> _Dataset section_

---------------

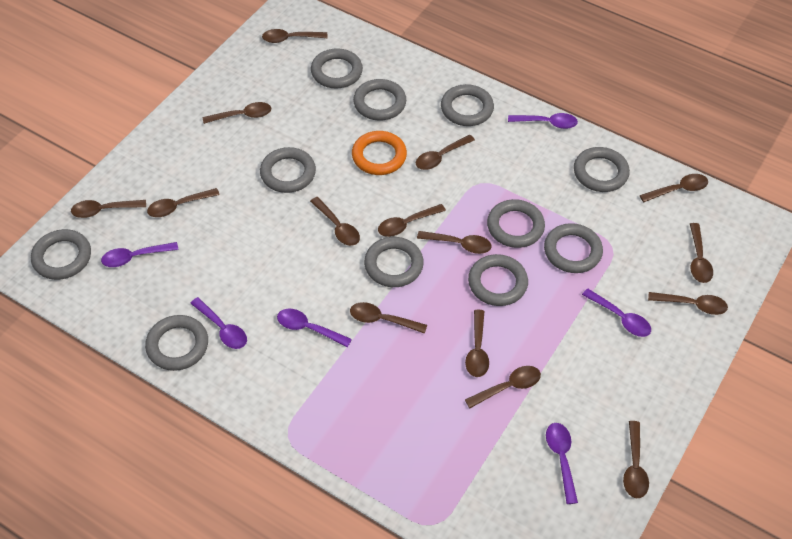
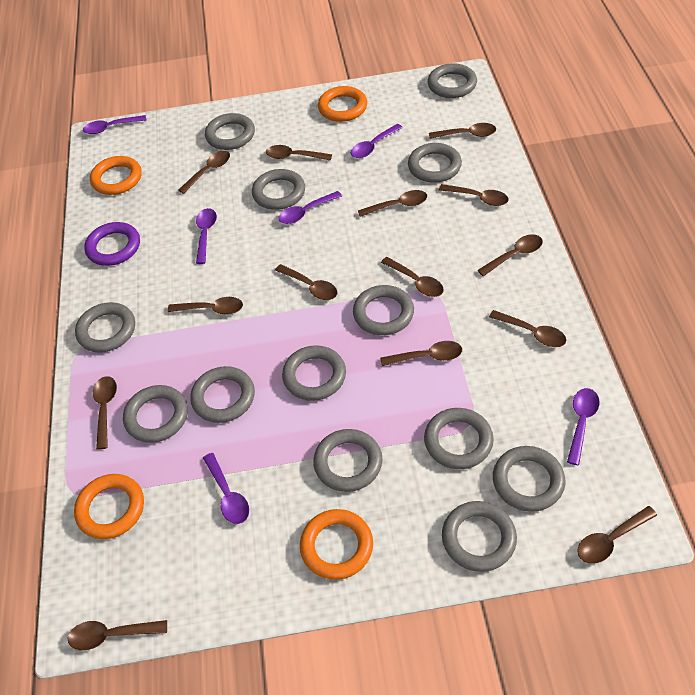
brown spoon: 15 -> 14
grey ring: 11 -> 13
orange ring: 1 -> 4
purple ring: 0 -> 1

---------------

> _Exercise requirements_
Go over the listing above and say how many lines contain the word "ring". Please give the number only.

> _Answer area_
3